(Image sets with object changes)
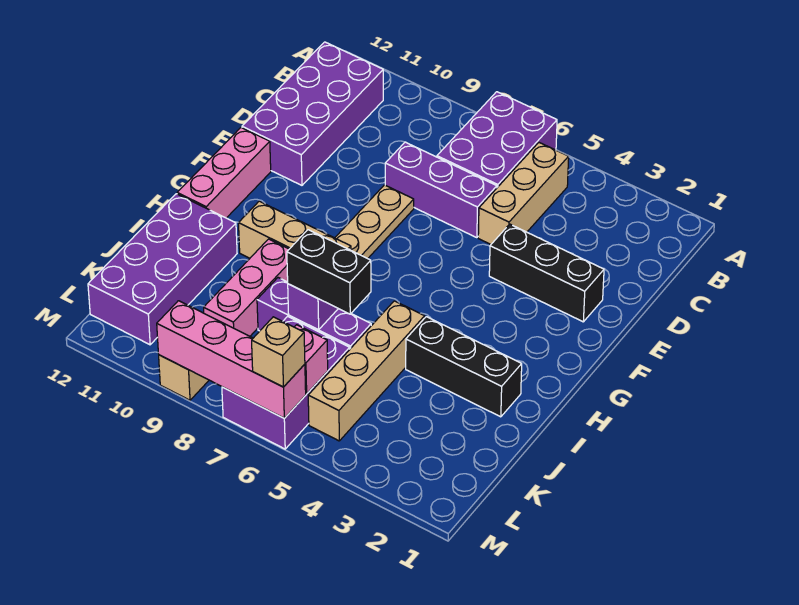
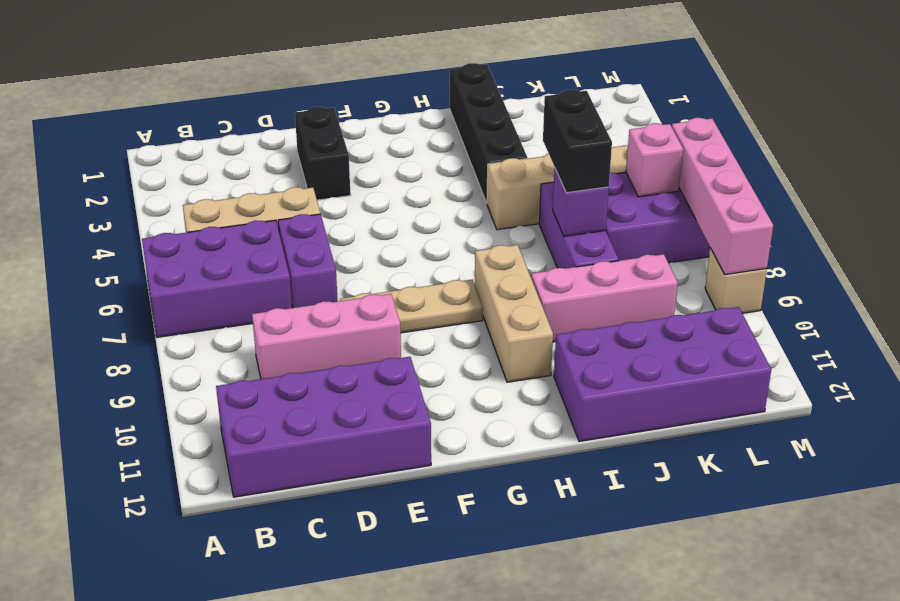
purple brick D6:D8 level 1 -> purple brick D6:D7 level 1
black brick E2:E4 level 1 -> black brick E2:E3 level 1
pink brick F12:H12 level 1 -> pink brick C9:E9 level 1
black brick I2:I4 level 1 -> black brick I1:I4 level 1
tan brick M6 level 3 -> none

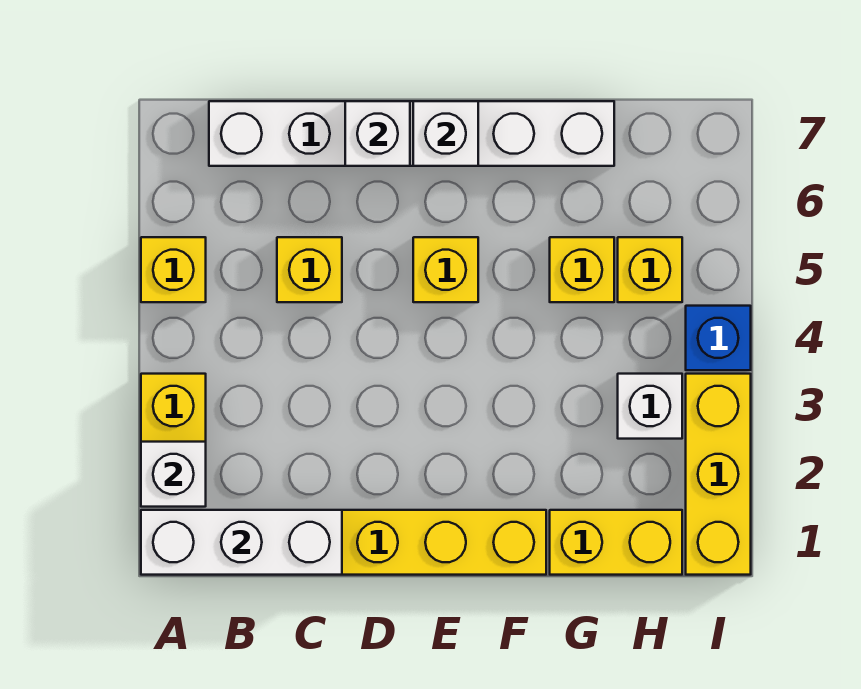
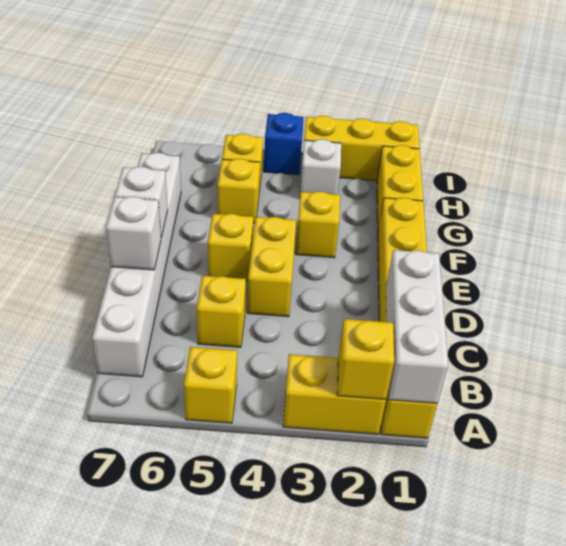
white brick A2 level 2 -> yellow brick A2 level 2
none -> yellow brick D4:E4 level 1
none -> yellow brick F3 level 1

# TASK INSTRUCTIONS
Copy every line in the data above that has the string "yellow" in it.

# REPLY
white brick A2 level 2 -> yellow brick A2 level 2
none -> yellow brick D4:E4 level 1
none -> yellow brick F3 level 1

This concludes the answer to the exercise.